*Task goal*
Print the lines in the listing below that fall between the line with "R11: none -> 9.1k (+12V, N_1)" and the line with "S1: button (+12V, GND)", those two lines included, exactly as they stand and with nothing else.

*Records for the task*

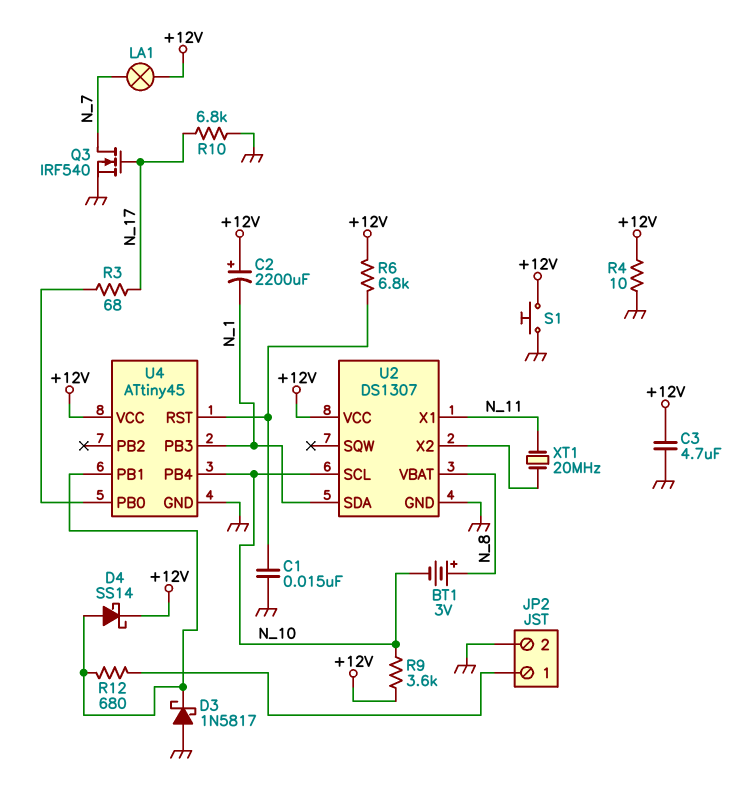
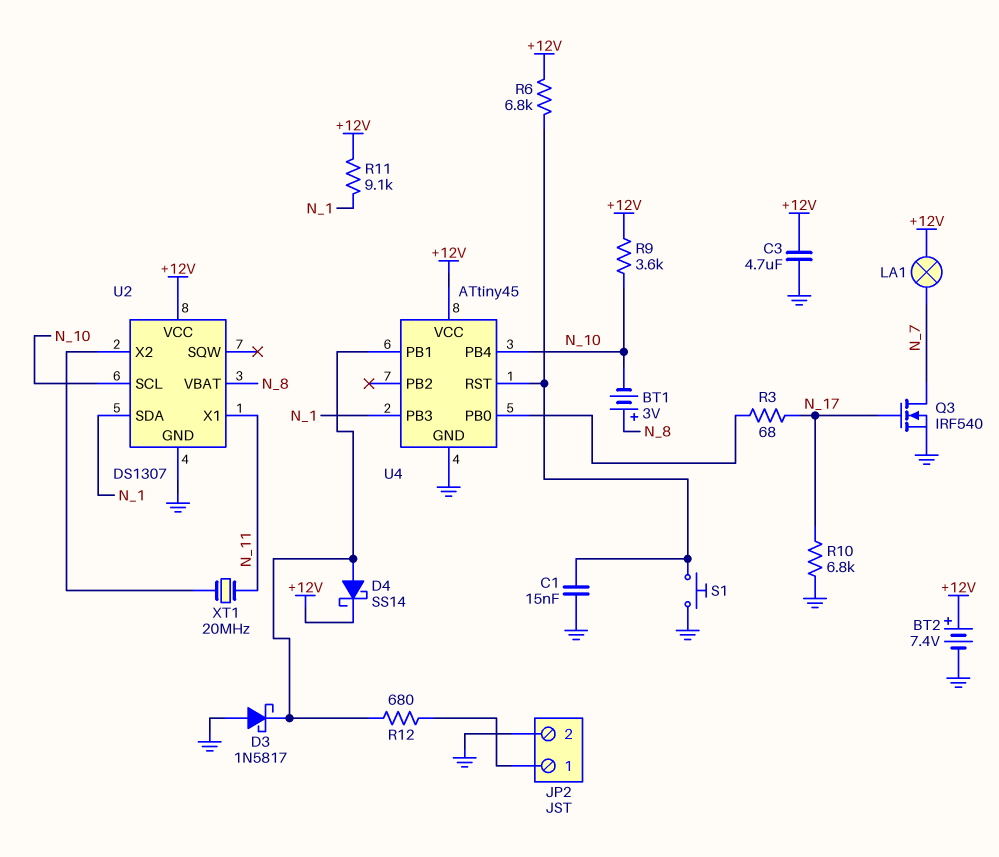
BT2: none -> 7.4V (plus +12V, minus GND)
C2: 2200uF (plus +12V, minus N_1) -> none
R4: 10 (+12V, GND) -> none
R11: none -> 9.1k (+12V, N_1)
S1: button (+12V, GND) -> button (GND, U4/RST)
--
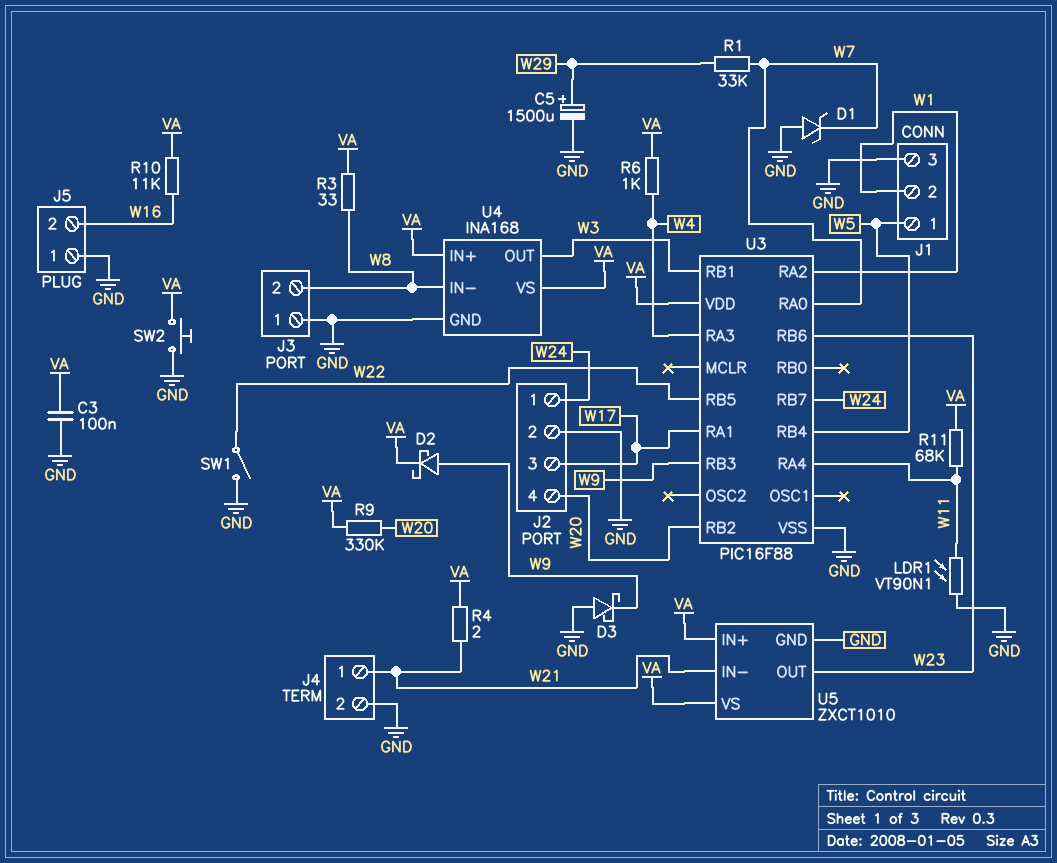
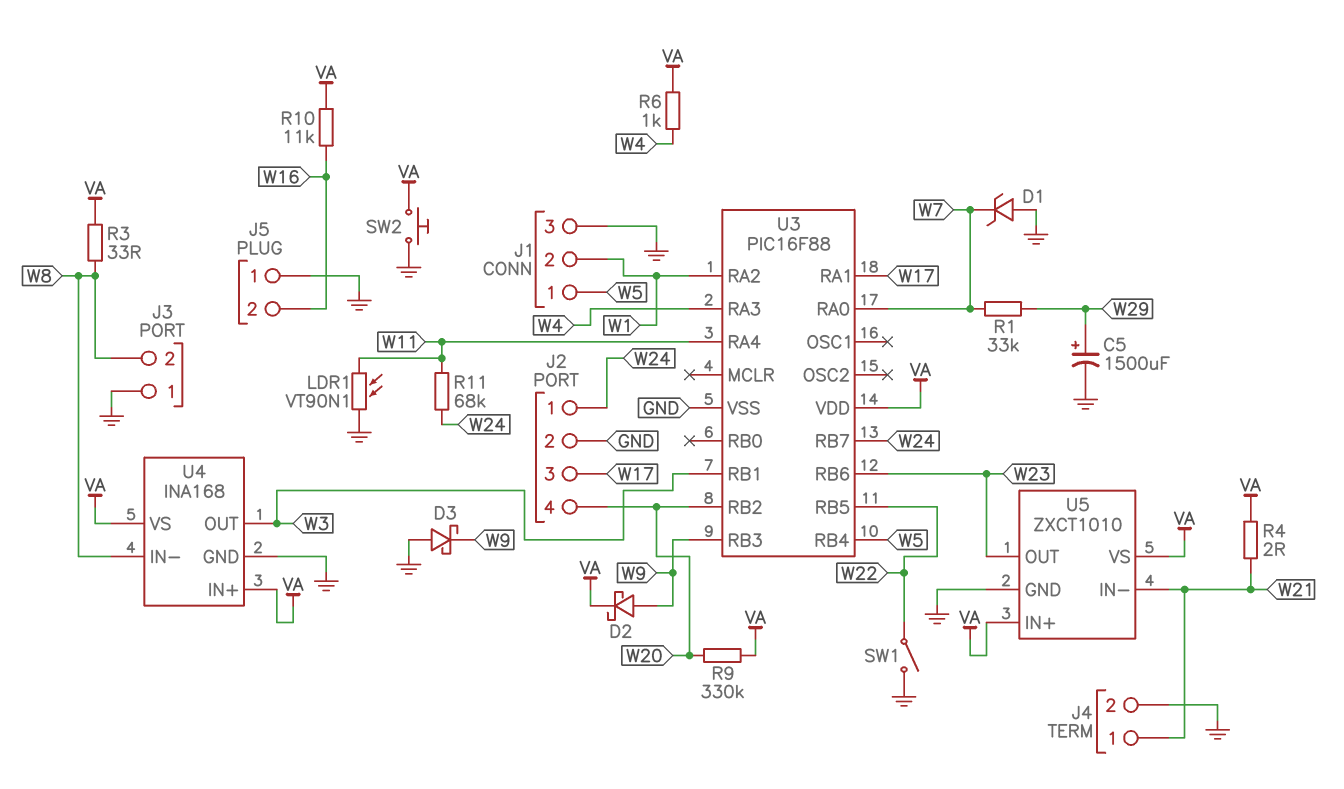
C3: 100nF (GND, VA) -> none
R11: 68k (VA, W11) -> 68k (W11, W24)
---
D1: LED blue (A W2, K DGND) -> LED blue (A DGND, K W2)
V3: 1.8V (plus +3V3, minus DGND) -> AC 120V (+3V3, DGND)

*Task output*
R11: none -> 9.1k (+12V, N_1)
S1: button (+12V, GND) -> button (GND, U4/RST)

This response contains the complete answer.